■ INPUT DATA:
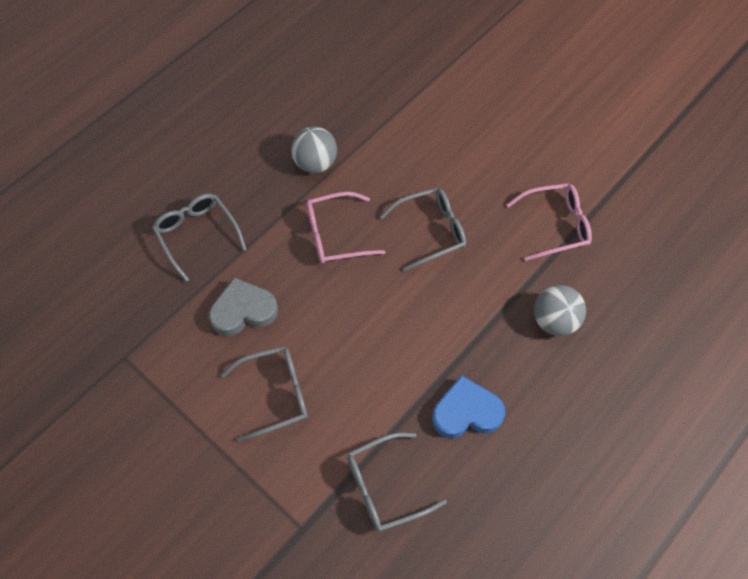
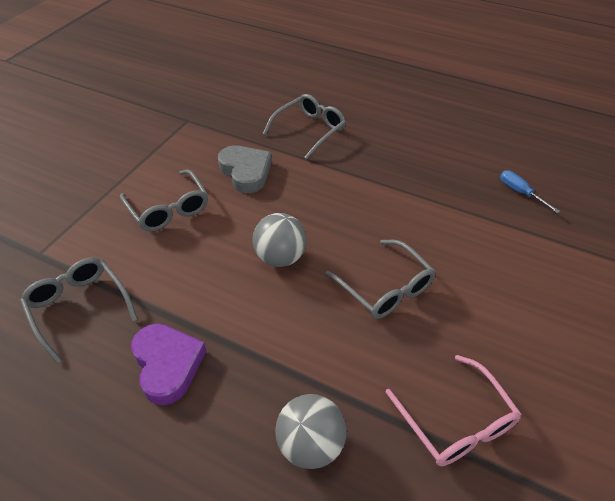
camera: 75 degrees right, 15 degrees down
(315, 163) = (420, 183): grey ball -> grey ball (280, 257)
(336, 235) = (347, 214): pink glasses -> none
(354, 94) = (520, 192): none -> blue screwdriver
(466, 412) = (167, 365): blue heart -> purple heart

---

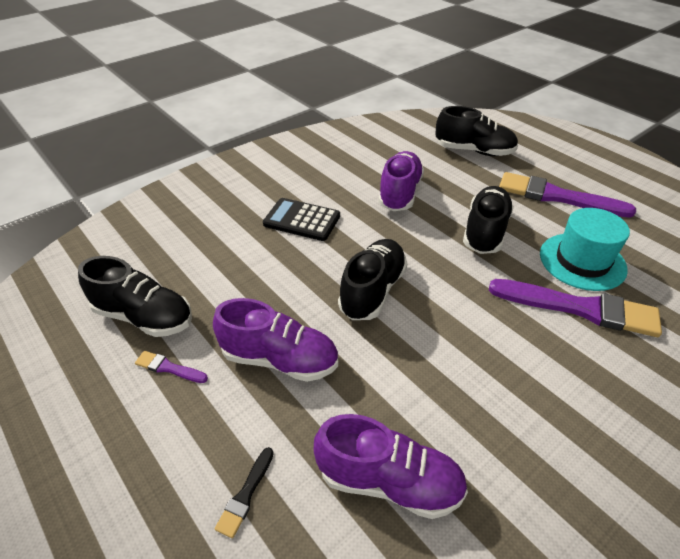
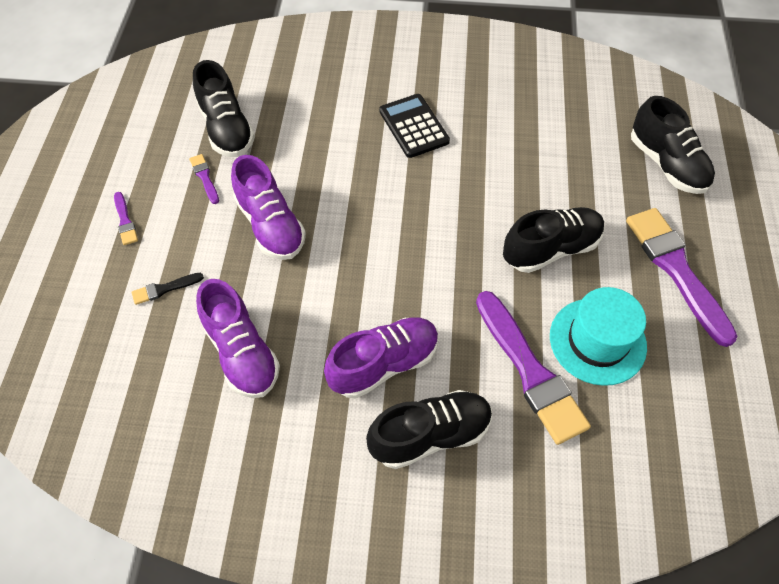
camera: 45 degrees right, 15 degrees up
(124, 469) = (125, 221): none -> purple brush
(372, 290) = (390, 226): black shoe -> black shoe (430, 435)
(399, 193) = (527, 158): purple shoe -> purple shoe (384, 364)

■ TASK BRIEF: Each line of the data that holds "degrees" should be reported.

■ SOLUTION TO THIS PROBLEM:
camera: 75 degrees right, 15 degrees down
camera: 45 degrees right, 15 degrees up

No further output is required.